** Opening DATA RECORDS block **

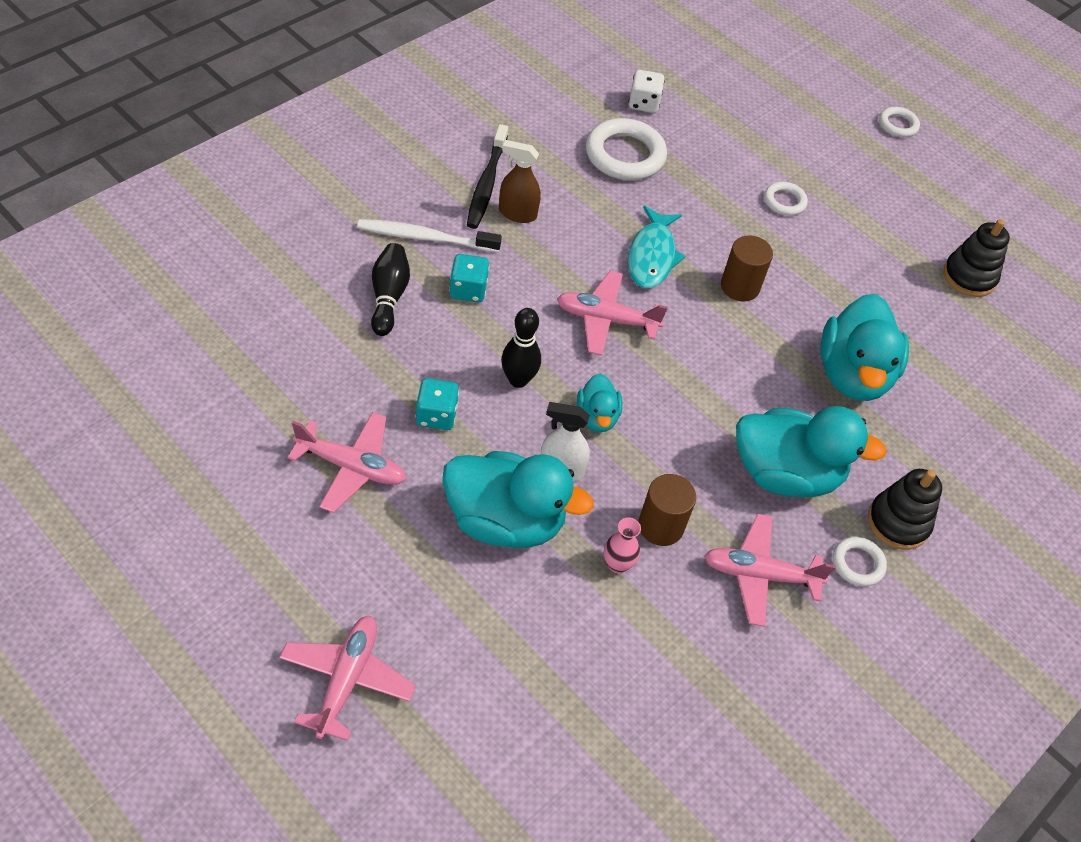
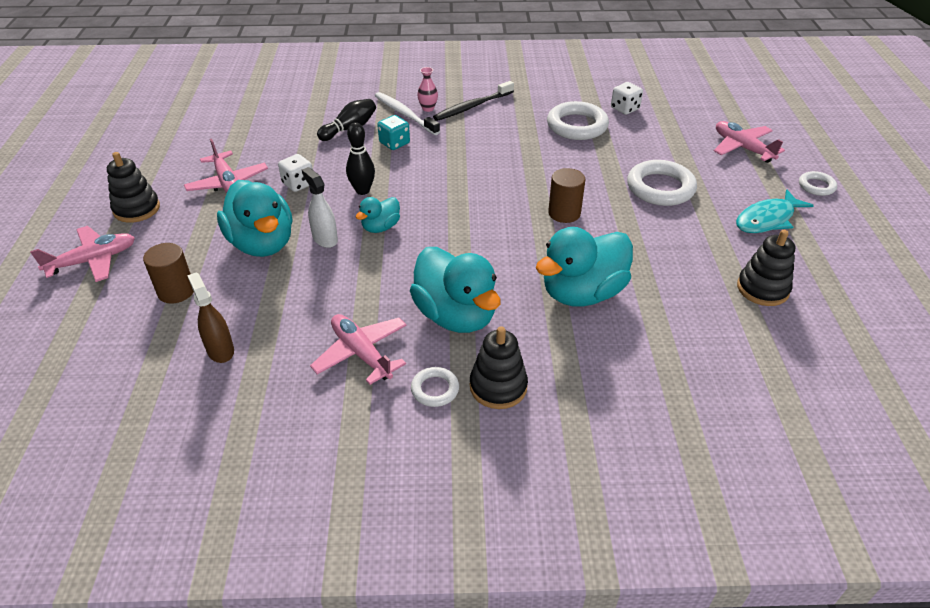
camera: 50 degrees right, 10 degrees down
(292, 577) = (137, 209): none -> black stacking toy
(436, 415) = (298, 184): turquoise dice -> white dice
(517, 213) = (471, 125): brown spray bottle -> brown spray bottle (220, 350)
(606, 320) = (453, 189): pink plane -> pink plane (742, 148)
(617, 564) = (289, 296): pink vase -> pink vase (428, 108)
(652, 256) = (525, 175): turquoise fish -> turquoise fish (767, 219)
(660, 526) = (339, 294): brown cylinder -> brown cylinder (176, 291)
(784, 201) = (660, 188): white ring -> white ring, size x1.88

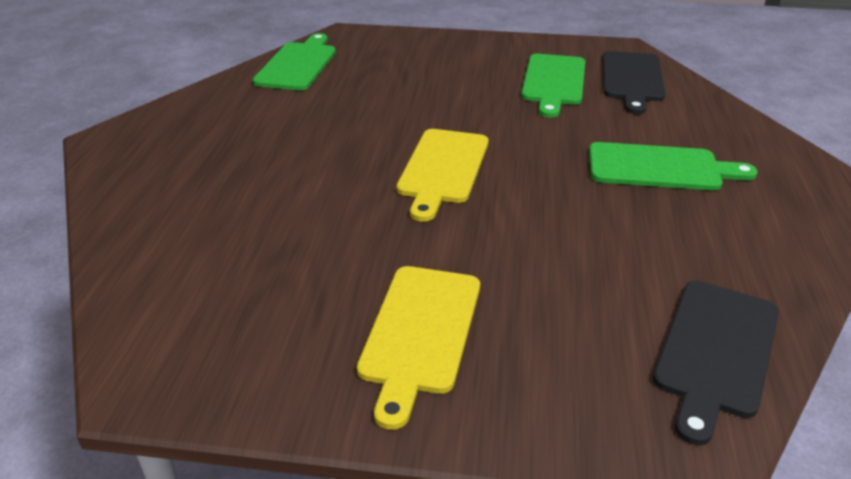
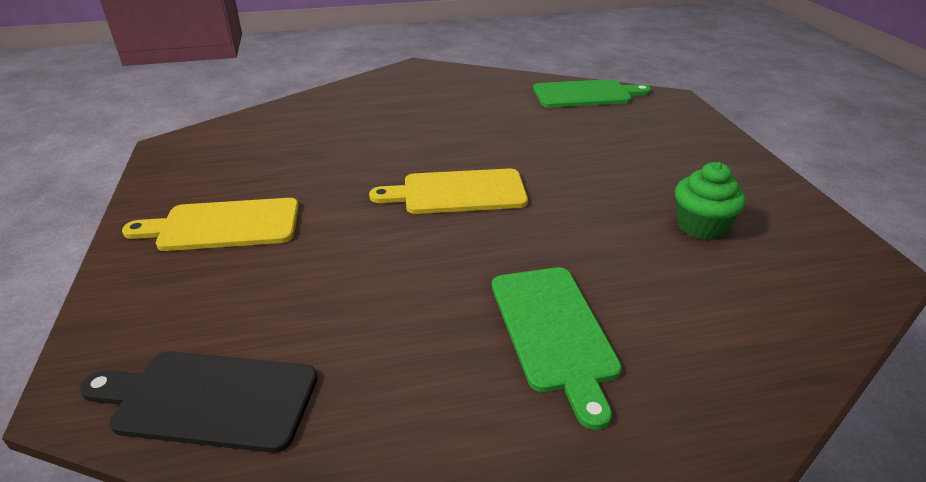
camera: 70 degrees right, 0 degrees up
(553, 82) = (701, 226): green cutting board -> green cupcake
(632, 79) = (781, 286): black cutting board -> none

** Closing DATA RECORDS block **

** EXERCISE **
Which of the lines in the data contain the string "none"? Return each one.

** ANSWER **
(292, 577) = (137, 209): none -> black stacking toy
(632, 79) = (781, 286): black cutting board -> none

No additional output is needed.